* WHAT YOU NEED TO DO *
Please repeat the whole listing exactly, but leave out any picture it holds.

.....

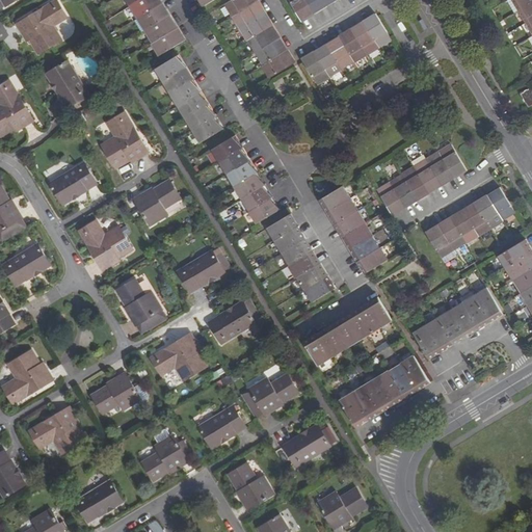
[(57,0),(56,0),(50,4),(53,9),(61,5),(57,0)]
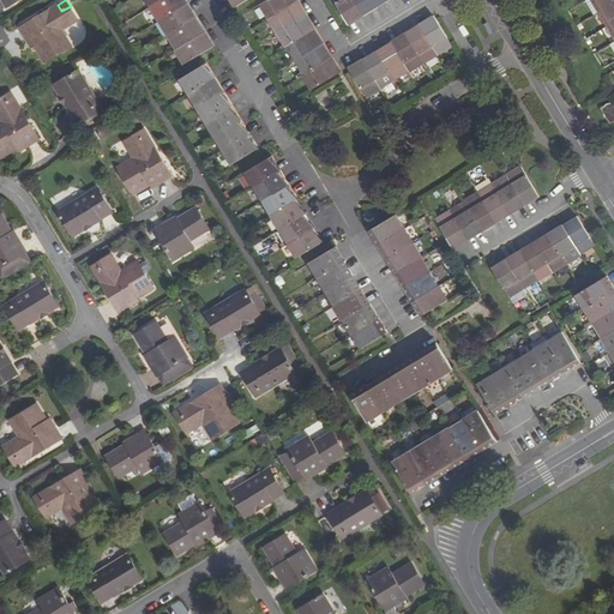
[(162,0),(150,7),(158,22),(187,5),(190,2),(187,0),(162,0)]
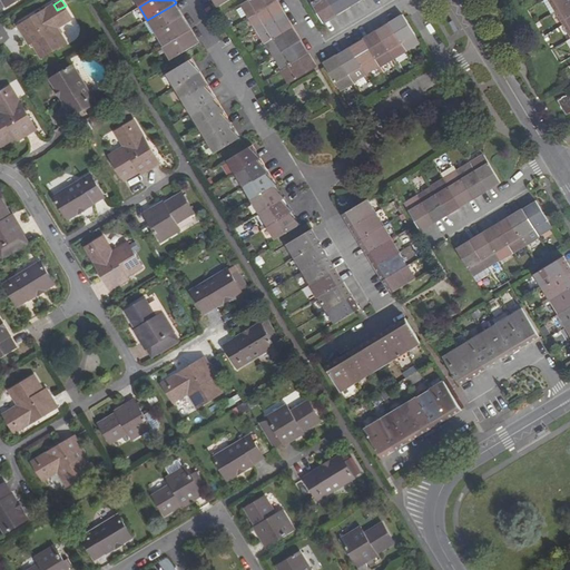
[(248,0),(242,5),(251,18),(277,1),(277,0),(248,0)]
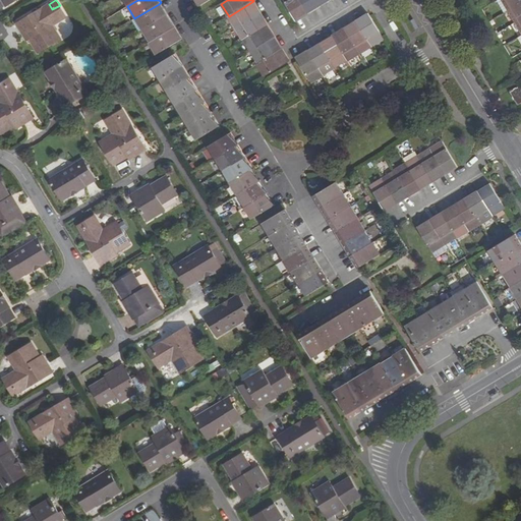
[(299,0),(283,0),(296,20),(297,20),(308,13),(299,0)]
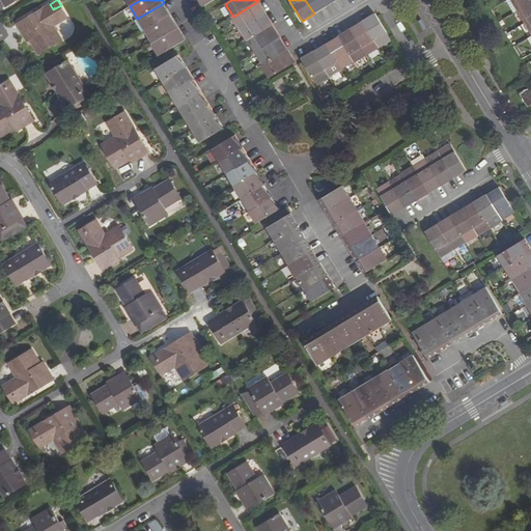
[(322,0),(305,0),(314,14),(327,6),(322,0)]
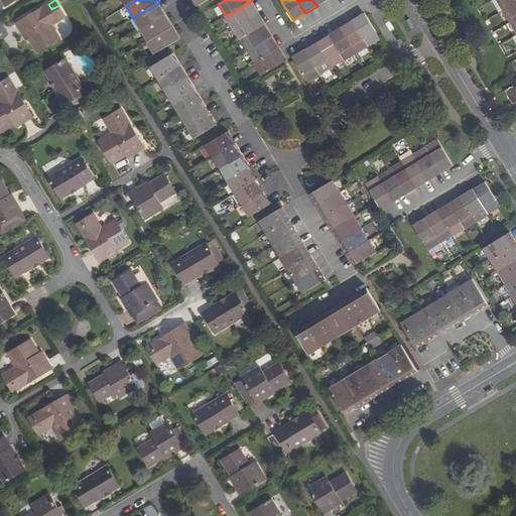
[(515,0),(497,0),(503,10),(515,1),(515,0)]
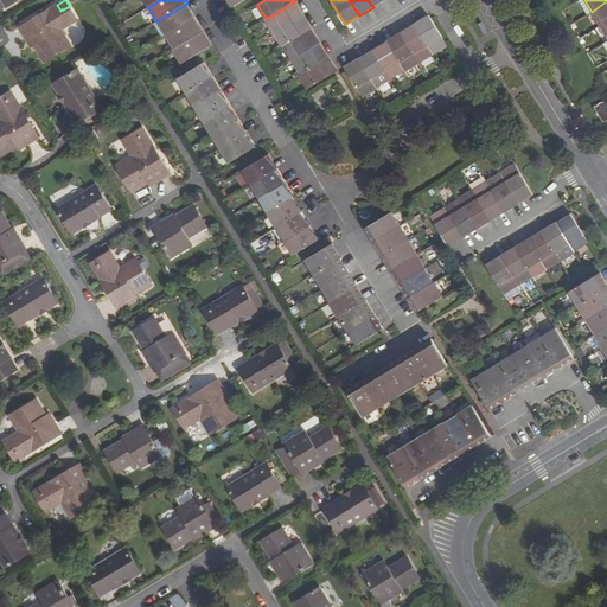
[(267,19),(275,32),(305,14),(295,1),(267,19)]
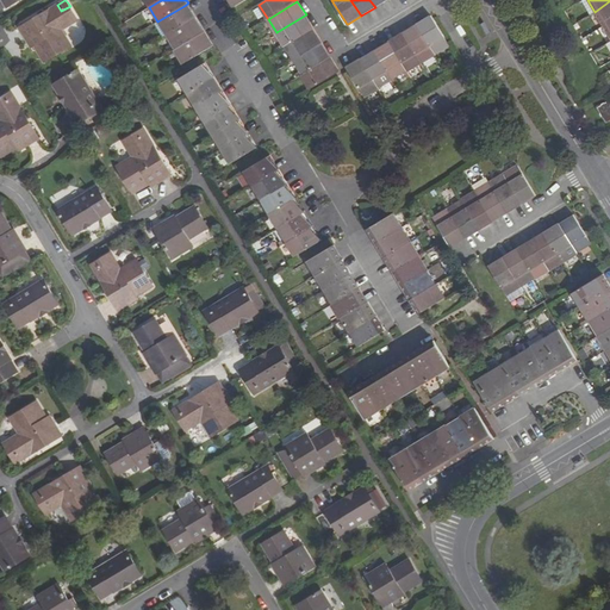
[(609,1),(595,12),(603,26),(609,22),(609,1)]
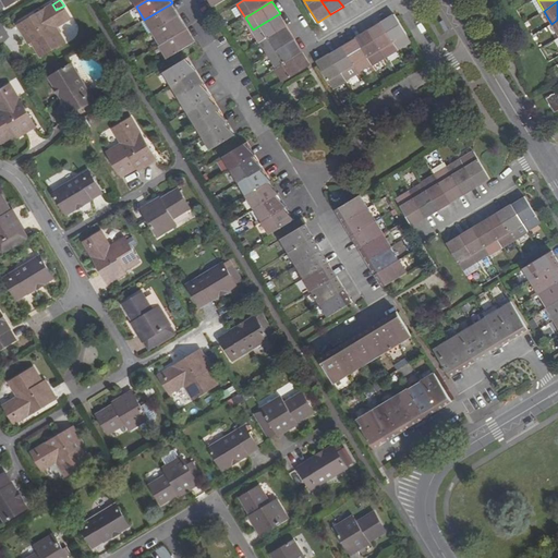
[(19,25),(26,39),(31,37),(34,44),(41,57),(65,41),(58,27),(72,19),(64,5),(56,10),(52,4),(44,10),(46,12),(34,20),(33,16),(19,25)]
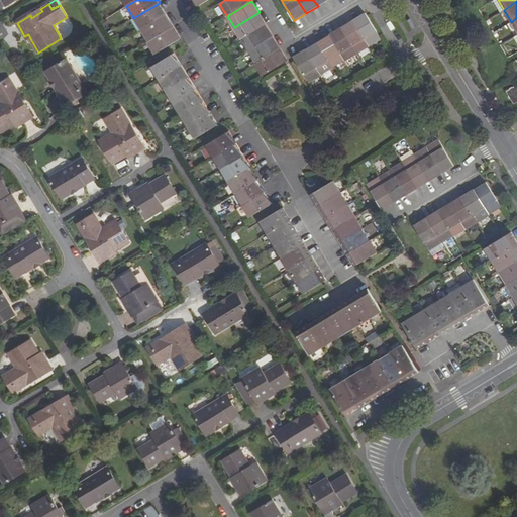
[(133,18),(141,30),(165,16),(167,14),(164,9),(161,10),(158,4),(133,18)]
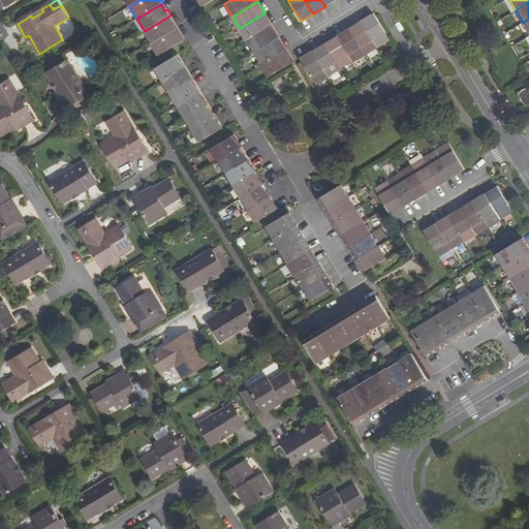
[(43,11),(41,9),(31,16),(32,19),(43,11)]
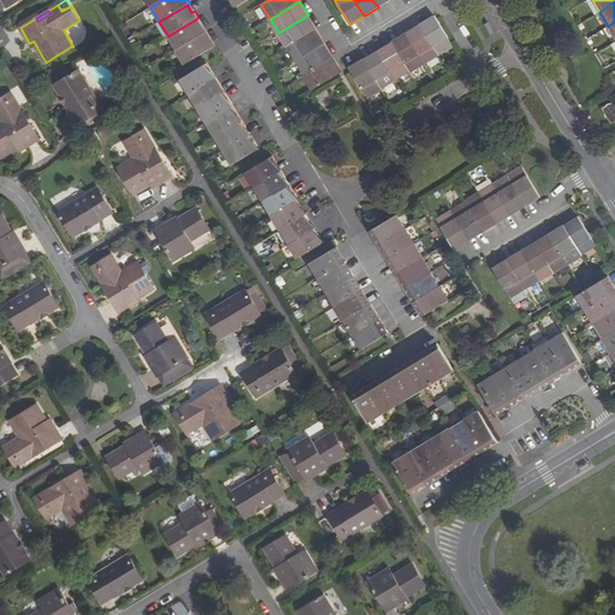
[(279,33),(287,48),(317,29),(309,15),(279,33)]
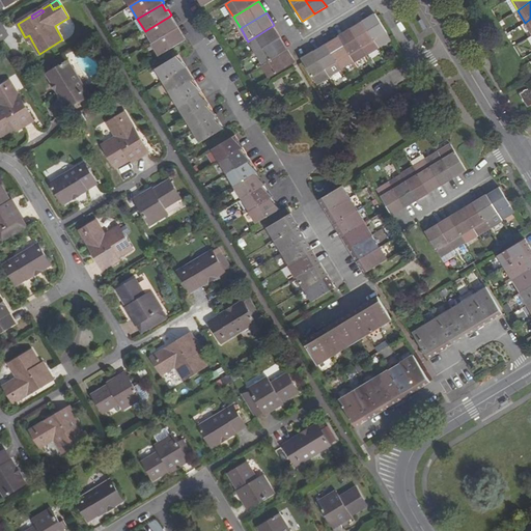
[(363,21),(379,48),(391,40),(375,14),(363,21)]
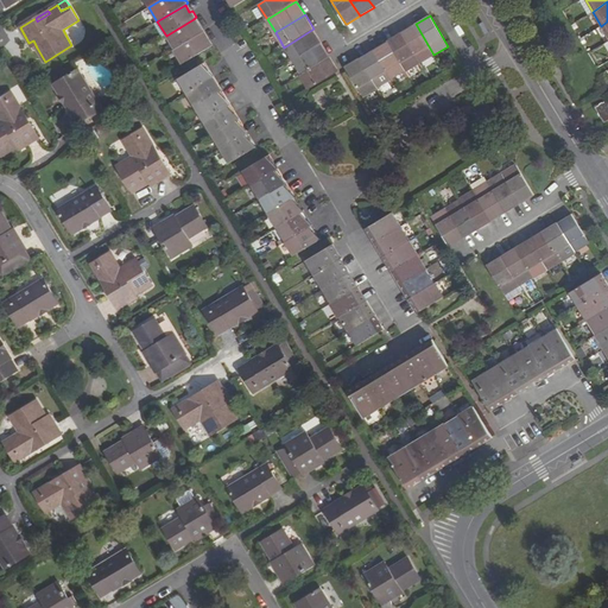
[(175,50),(202,32),(204,31),(201,25),(198,26),(194,19),(166,36),(175,50)]
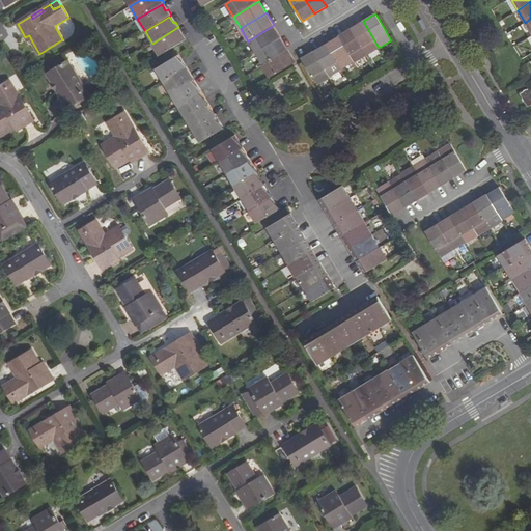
[(366,55),(379,48),(363,21),(351,29),(366,55)]
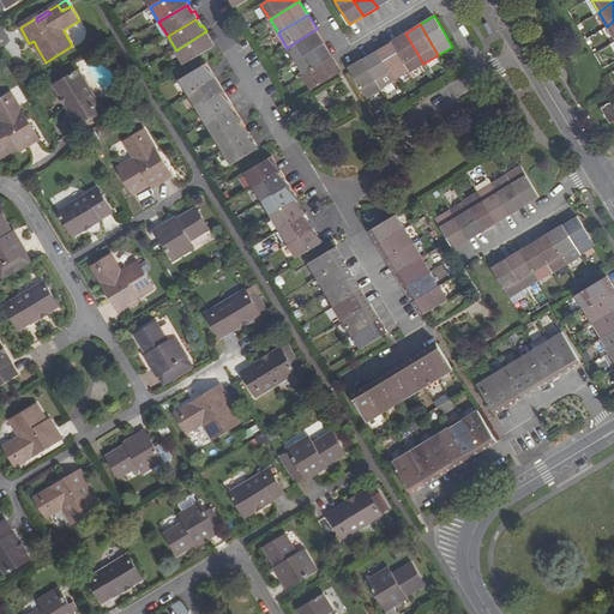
[(295,61),(325,43),(317,29),(287,48),(295,61)]
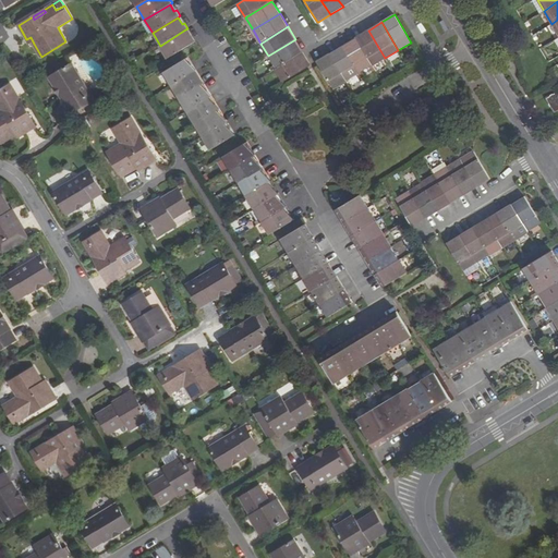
[(160,46),(168,59),(196,41),(192,36),(190,37),(185,29),(160,46)]
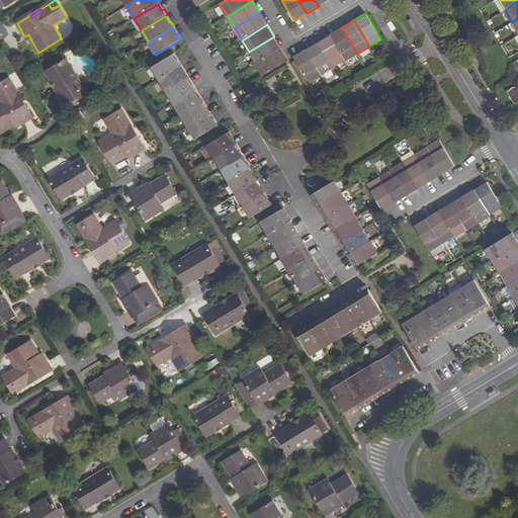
[(330,35),(345,61),(357,54),(342,28),(330,35)]
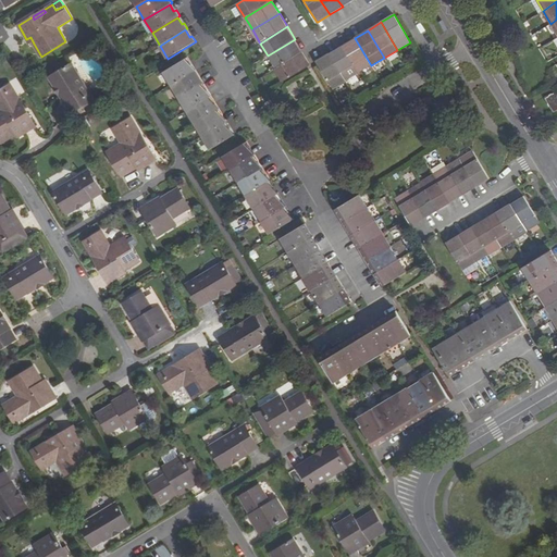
[(355,38),(342,46),(359,73),(371,65),(355,38)]
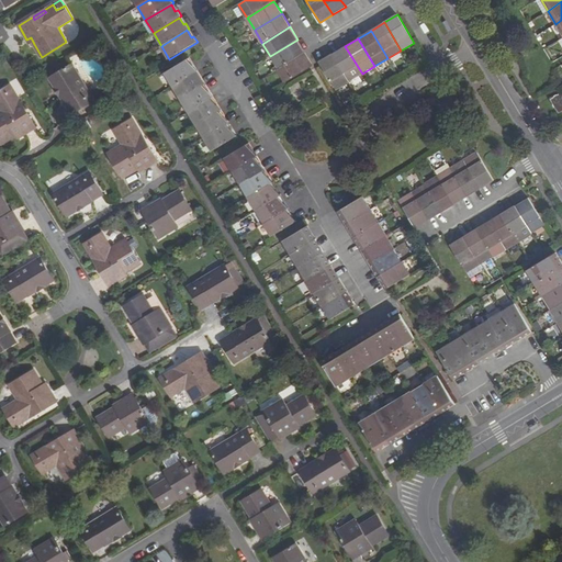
[(270,56),(278,69),(305,53),(298,40),(270,56)]
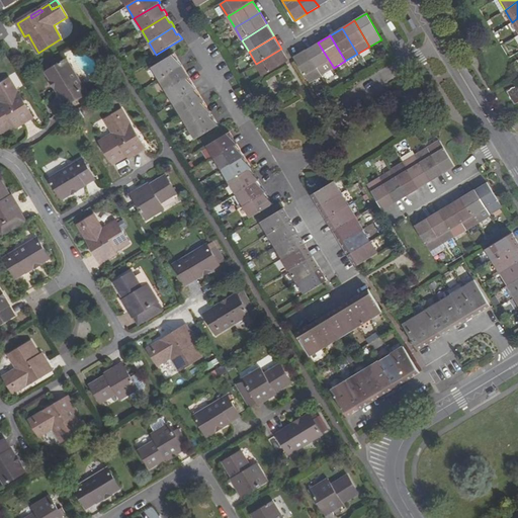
[(318,42),(307,50),(322,75),(334,68),(318,42)]
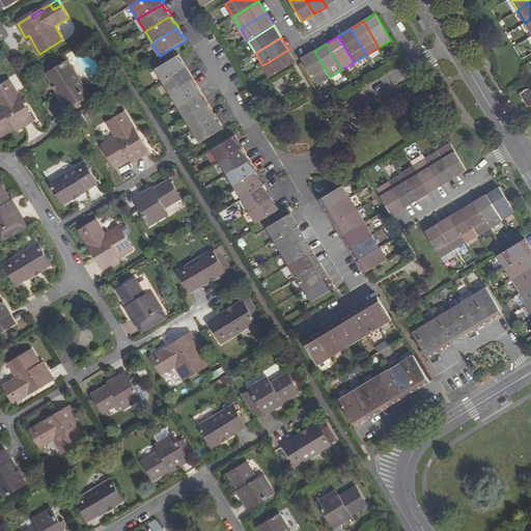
[(288,50),(262,65),(270,78),(294,63),(296,62),(288,50)]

.....

* RESULT OF THE TASK *
[(57,0),(56,0),(50,4),(53,9),(61,5),(57,0)]
[(162,0),(150,7),(158,22),(187,5),(190,2),(187,0),(162,0)]
[(248,0),(242,5),(251,18),(277,1),(277,0),(248,0)]
[(299,0),(283,0),(296,20),(297,20),(308,13),(299,0)]
[(322,0),(305,0),(314,14),(327,6),(322,0)]
[(515,0),(497,0),(503,10),(515,1),(515,0)]
[(267,19),(275,32),(305,14),(295,1),(267,19)]
[(609,1),(595,12),(603,26),(609,22),(609,1)]
[(19,25),(26,39),(31,37),(34,44),(41,57),(65,41),(58,27),(72,19),(64,5),(56,10),(52,4),(44,10),(46,12),(34,20),(33,16),(19,25)]
[(133,18),(141,30),(165,16),(167,14),(164,9),(161,10),(158,4),(133,18)]
[(43,11),(41,9),(31,16),(32,19),(43,11)]
[(279,33),(287,48),(317,29),(309,15),(279,33)]
[(363,21),(379,48),(391,40),(375,14),(363,21)]
[(175,50),(202,32),(204,31),(201,25),(198,26),(194,19),(166,36),(175,50)]
[(366,55),(379,48),(363,21),(351,29),(366,55)]
[(295,61),(325,43),(317,29),(287,48),(295,61)]
[(160,46),(168,59),(196,41),(192,36),(190,37),(185,29),(160,46)]
[(330,35),(345,61),(357,54),(342,28),(330,35)]
[(355,38),(342,46),(359,73),(371,65),(355,38)]
[(270,56),(278,69),(305,53),(298,40),(270,56)]
[(318,42),(307,50),(322,75),(334,68),(318,42)]
[(288,50),(262,65),(270,78),(294,63),(296,62),(288,50)]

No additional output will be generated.